» WHAT NEEDS TO BE DONE
Each line of the data below containing "diode" needs to be listed.

DATA FOR THIS TASK START

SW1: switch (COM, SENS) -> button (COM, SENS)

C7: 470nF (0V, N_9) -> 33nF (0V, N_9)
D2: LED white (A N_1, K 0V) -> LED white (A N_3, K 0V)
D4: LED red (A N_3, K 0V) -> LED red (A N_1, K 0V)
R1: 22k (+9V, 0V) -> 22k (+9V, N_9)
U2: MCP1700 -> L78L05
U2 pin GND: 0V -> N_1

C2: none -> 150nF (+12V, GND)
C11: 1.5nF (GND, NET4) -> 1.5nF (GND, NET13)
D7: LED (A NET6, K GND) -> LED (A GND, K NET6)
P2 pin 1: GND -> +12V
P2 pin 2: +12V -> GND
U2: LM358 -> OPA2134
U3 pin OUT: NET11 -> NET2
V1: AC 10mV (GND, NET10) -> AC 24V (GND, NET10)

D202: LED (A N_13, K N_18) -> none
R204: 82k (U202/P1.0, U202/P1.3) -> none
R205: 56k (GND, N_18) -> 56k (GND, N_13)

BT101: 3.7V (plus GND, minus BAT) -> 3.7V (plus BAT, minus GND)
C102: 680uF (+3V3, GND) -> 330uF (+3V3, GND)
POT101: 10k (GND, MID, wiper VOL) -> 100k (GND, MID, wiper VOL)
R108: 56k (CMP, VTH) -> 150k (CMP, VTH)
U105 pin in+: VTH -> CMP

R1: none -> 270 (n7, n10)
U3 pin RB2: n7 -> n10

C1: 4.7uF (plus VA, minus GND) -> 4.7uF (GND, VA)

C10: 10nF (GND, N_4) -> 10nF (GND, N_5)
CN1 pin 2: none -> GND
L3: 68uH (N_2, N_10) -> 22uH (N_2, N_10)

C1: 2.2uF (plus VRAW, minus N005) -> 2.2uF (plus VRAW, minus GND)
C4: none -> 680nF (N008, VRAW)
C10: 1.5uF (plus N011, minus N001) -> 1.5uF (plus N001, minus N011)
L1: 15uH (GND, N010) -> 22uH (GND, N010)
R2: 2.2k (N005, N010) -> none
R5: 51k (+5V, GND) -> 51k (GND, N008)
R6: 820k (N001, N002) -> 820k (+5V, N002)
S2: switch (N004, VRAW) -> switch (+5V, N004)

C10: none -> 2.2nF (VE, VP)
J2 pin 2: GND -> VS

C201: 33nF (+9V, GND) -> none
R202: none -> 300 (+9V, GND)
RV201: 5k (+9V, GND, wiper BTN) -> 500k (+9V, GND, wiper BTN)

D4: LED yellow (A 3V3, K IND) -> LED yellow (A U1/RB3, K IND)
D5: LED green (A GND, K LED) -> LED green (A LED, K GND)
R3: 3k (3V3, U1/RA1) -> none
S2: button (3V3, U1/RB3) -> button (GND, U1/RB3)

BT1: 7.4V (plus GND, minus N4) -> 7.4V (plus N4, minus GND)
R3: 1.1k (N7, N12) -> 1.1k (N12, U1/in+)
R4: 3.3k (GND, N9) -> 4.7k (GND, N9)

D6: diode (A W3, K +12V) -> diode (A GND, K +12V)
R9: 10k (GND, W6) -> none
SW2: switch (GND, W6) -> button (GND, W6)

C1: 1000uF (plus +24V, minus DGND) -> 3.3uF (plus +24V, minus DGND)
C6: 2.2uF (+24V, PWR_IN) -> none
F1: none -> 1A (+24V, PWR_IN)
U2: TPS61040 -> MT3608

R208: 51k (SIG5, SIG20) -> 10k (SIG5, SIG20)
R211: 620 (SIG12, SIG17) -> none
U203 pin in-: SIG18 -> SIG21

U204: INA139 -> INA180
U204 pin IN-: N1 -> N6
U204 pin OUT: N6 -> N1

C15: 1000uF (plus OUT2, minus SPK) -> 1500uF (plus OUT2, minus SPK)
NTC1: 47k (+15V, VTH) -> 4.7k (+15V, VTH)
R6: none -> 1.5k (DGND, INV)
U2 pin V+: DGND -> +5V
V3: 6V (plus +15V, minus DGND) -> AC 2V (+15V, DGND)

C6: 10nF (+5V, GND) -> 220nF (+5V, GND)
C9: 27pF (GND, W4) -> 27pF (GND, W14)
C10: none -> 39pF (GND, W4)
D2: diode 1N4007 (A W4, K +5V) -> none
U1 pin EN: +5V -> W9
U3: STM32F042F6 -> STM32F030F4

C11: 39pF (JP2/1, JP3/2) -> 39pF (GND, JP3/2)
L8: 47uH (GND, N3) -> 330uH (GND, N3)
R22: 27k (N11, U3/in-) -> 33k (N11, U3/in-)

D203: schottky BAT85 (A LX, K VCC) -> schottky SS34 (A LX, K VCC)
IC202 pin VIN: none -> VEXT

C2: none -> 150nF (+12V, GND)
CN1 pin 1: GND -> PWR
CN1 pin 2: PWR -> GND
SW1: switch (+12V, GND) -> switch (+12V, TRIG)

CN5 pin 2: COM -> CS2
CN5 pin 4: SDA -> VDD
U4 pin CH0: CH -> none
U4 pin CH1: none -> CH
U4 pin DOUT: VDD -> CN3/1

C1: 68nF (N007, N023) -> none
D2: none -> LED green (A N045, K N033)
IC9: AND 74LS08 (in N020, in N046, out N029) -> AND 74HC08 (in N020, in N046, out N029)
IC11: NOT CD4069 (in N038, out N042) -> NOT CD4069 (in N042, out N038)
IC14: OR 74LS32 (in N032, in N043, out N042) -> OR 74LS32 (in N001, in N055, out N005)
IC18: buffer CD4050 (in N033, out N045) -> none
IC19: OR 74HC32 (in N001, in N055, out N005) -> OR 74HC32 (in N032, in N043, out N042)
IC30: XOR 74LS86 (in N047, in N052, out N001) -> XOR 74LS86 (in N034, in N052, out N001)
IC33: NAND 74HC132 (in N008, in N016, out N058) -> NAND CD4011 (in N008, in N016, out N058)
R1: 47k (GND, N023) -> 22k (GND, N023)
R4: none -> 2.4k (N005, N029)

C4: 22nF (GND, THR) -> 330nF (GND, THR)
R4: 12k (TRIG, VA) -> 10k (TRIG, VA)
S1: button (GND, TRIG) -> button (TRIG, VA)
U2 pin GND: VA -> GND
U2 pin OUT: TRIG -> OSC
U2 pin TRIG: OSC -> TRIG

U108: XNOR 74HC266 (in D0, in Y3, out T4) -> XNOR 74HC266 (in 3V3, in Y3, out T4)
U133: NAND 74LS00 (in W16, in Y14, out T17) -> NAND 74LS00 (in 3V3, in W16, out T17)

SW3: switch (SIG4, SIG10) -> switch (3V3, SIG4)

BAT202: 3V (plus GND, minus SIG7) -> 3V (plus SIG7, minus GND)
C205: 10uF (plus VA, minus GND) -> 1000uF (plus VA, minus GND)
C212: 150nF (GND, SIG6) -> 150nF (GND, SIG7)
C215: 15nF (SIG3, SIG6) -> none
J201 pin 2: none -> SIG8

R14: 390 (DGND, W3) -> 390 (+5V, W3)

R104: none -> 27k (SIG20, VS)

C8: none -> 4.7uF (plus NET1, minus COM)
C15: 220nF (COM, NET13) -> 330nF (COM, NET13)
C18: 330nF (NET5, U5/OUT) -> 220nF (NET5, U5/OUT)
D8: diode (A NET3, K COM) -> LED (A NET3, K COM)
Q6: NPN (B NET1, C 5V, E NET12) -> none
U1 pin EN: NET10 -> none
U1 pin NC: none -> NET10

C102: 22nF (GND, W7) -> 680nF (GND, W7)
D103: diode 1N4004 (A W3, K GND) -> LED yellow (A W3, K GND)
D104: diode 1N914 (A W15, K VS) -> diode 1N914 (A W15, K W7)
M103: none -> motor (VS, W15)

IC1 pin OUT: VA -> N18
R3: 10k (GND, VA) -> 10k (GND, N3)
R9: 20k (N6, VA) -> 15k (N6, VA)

DATA FOR THIS TASK END

» TASK RESPONSE
D6: diode (A W3, K +12V) -> diode (A GND, K +12V)
D2: diode 1N4007 (A W4, K +5V) -> none
D8: diode (A NET3, K COM) -> LED (A NET3, K COM)
D103: diode 1N4004 (A W3, K GND) -> LED yellow (A W3, K GND)
D104: diode 1N914 (A W15, K VS) -> diode 1N914 (A W15, K W7)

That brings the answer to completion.